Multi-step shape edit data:
== == ==
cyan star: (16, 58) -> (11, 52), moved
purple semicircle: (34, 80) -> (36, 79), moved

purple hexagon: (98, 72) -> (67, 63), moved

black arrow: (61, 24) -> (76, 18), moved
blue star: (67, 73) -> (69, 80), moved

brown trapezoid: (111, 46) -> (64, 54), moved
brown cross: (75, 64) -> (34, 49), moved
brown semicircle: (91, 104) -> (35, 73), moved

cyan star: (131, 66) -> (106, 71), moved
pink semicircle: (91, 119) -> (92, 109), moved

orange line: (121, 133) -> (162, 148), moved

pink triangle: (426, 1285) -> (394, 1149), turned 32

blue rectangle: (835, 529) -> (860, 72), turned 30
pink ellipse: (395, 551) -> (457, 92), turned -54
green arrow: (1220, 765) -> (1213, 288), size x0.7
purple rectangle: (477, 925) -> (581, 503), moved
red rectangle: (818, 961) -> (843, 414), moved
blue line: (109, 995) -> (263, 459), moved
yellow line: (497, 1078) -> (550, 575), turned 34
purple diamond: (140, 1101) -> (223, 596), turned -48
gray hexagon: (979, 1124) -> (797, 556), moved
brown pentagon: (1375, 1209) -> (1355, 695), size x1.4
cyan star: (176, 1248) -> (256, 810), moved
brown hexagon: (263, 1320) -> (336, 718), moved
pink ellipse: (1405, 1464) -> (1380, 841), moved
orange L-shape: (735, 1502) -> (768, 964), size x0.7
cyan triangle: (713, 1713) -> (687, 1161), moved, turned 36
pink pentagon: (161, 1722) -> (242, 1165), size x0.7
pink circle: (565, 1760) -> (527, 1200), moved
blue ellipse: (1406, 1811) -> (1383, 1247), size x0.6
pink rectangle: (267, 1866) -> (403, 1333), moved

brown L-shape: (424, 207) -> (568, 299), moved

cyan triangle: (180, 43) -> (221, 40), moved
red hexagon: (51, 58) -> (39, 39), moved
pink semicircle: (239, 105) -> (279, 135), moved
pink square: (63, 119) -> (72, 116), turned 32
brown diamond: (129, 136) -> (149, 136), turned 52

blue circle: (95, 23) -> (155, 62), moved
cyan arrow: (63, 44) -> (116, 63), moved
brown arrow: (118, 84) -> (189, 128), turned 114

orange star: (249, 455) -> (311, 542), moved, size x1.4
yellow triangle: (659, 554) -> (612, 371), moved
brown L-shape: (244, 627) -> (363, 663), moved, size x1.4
== == ==
What is being asked » Please return a copy of each line in the entries that has the string "cyan".

Solution for this exercise »
cyan star: (16, 58) -> (11, 52), moved
cyan star: (131, 66) -> (106, 71), moved
cyan star: (176, 1248) -> (256, 810), moved
cyan triangle: (713, 1713) -> (687, 1161), moved, turned 36
cyan triangle: (180, 43) -> (221, 40), moved
cyan arrow: (63, 44) -> (116, 63), moved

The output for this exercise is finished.